Dataset: Begin

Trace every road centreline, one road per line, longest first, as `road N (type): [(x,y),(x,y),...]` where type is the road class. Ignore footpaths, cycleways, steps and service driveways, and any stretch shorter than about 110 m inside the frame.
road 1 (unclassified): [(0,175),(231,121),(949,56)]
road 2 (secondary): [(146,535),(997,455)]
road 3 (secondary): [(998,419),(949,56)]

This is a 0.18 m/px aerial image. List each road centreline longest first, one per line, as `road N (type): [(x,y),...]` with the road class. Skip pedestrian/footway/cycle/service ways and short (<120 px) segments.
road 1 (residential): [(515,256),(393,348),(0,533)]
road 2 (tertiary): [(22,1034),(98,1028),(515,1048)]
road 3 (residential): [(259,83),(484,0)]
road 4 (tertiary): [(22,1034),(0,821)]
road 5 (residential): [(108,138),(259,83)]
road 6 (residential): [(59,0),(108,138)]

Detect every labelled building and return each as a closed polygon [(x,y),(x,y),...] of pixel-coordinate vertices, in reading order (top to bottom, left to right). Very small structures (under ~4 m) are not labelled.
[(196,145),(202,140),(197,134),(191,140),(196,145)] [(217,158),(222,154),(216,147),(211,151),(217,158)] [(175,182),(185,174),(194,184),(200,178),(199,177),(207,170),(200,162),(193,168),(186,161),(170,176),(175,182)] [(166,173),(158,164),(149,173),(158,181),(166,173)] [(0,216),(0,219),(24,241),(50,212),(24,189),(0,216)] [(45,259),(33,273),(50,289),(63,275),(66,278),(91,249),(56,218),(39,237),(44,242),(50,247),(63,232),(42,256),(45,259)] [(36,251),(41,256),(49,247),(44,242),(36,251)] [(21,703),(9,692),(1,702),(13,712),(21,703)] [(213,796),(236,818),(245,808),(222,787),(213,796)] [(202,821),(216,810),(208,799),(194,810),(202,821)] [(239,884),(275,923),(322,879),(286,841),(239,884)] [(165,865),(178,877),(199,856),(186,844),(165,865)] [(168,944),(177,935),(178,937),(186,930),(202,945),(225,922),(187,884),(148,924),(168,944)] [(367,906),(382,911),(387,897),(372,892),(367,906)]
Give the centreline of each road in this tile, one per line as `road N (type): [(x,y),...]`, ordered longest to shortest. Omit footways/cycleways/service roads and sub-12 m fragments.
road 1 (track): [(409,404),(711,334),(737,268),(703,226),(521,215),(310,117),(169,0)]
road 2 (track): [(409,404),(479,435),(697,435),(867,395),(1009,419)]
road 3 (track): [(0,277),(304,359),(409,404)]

Dataset: End

- **Work order**
Reproduce each line of the material above precisely.

- **Solution to this task**
Trace every road centreline, one road per line, longest first, as `road N (type): [(x,y),(x,y),...]` where type is the road class. Ignore footpaths, cycleways, steps and service driveways, and any stretch shorter than about 110 m inside the frame.
road 1 (unclassified): [(0,175),(231,121),(949,56)]
road 2 (secondary): [(146,535),(997,455)]
road 3 (secondary): [(998,419),(949,56)]

This is a 0.18 m/px aerial image. List each road centreline longest first, one per line, as `road N (type): [(x,y),...]` with the road class. Skip pedestrian/footway/cycle/service ways and short (<120 px) segments.
road 1 (residential): [(515,256),(393,348),(0,533)]
road 2 (tertiary): [(22,1034),(98,1028),(515,1048)]
road 3 (residential): [(259,83),(484,0)]
road 4 (tertiary): [(22,1034),(0,821)]
road 5 (residential): [(108,138),(259,83)]
road 6 (residential): [(59,0),(108,138)]

Detect every labelled building and return each as a closed polygon [(x,y),(x,y),...] of pixel-coordinate vertices, in reading order (top to bottom, left to right). Very small structures (under ~4 m) are not labelled.
[(196,145),(202,140),(197,134),(191,140),(196,145)] [(217,158),(222,154),(216,147),(211,151),(217,158)] [(175,182),(185,174),(194,184),(200,178),(199,177),(207,170),(200,162),(193,168),(186,161),(170,176),(175,182)] [(166,173),(158,164),(149,173),(158,181),(166,173)] [(0,216),(0,219),(24,241),(50,212),(24,189),(0,216)] [(45,259),(33,273),(50,289),(63,275),(66,278),(91,249),(56,218),(39,237),(44,242),(50,247),(63,232),(42,256),(45,259)] [(36,251),(41,256),(49,247),(44,242),(36,251)] [(21,703),(9,692),(1,702),(13,712),(21,703)] [(213,796),(236,818),(245,808),(222,787),(213,796)] [(202,821),(216,810),(208,799),(194,810),(202,821)] [(239,884),(275,923),(322,879),(286,841),(239,884)] [(165,865),(178,877),(199,856),(186,844),(165,865)] [(168,944),(177,935),(178,937),(186,930),(202,945),(225,922),(187,884),(148,924),(168,944)] [(367,906),(382,911),(387,897),(372,892),(367,906)]
Give the centreline of each road in this tile, one per line as `road N (type): [(x,y),...]`, ordered longest to shortest. Omit footways/cycleways/service roads and sub-12 m fragments.
road 1 (track): [(409,404),(711,334),(737,268),(703,226),(521,215),(310,117),(169,0)]
road 2 (track): [(409,404),(479,435),(697,435),(867,395),(1009,419)]
road 3 (track): [(0,277),(304,359),(409,404)]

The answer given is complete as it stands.